Top of Material for this task

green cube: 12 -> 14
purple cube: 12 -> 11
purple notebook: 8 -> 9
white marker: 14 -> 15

Bottom of Material for this task
Top of Material for this task

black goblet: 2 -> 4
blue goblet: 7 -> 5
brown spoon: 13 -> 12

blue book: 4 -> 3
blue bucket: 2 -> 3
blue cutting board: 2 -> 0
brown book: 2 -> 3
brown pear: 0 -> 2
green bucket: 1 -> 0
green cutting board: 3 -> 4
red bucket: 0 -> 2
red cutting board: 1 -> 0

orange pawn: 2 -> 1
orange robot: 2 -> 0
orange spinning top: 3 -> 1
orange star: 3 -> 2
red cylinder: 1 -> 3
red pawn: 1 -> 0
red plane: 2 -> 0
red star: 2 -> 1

Bottom of Material for this task
Top of Material for this task

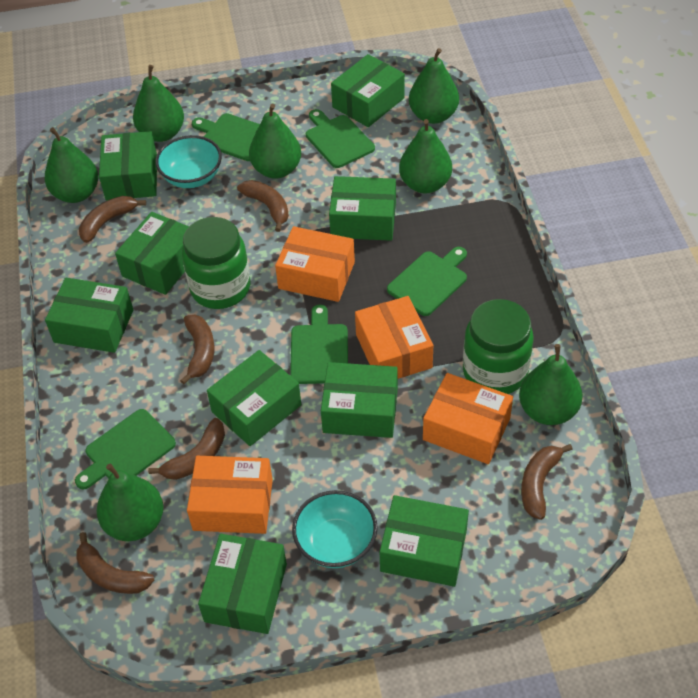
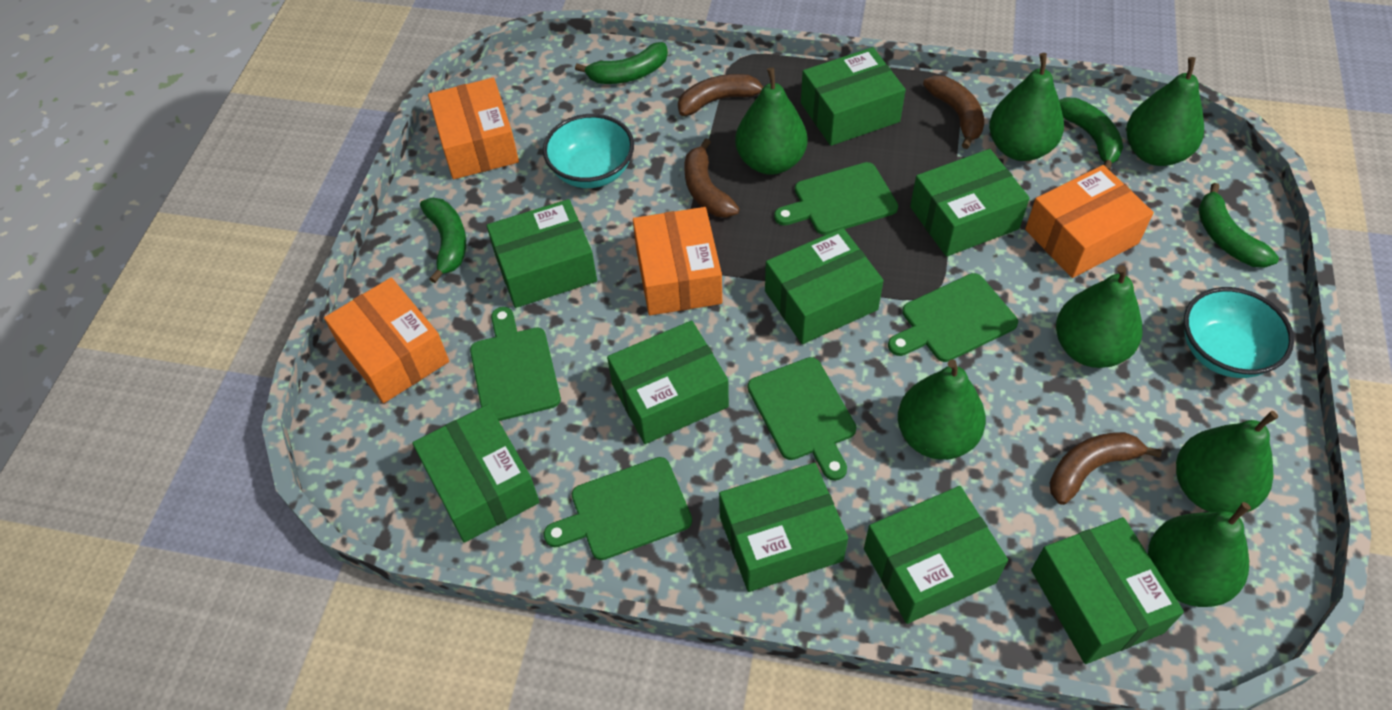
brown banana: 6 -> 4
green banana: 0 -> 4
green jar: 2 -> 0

Bottom of Material for this task

[Activity] Look above for the line holding "green cube: 12 -> 14". Print it and every line after it, exactly, through the line holding "white marker: 14 -> 15".

[Answer to the problem]
green cube: 12 -> 14
purple cube: 12 -> 11
purple notebook: 8 -> 9
white marker: 14 -> 15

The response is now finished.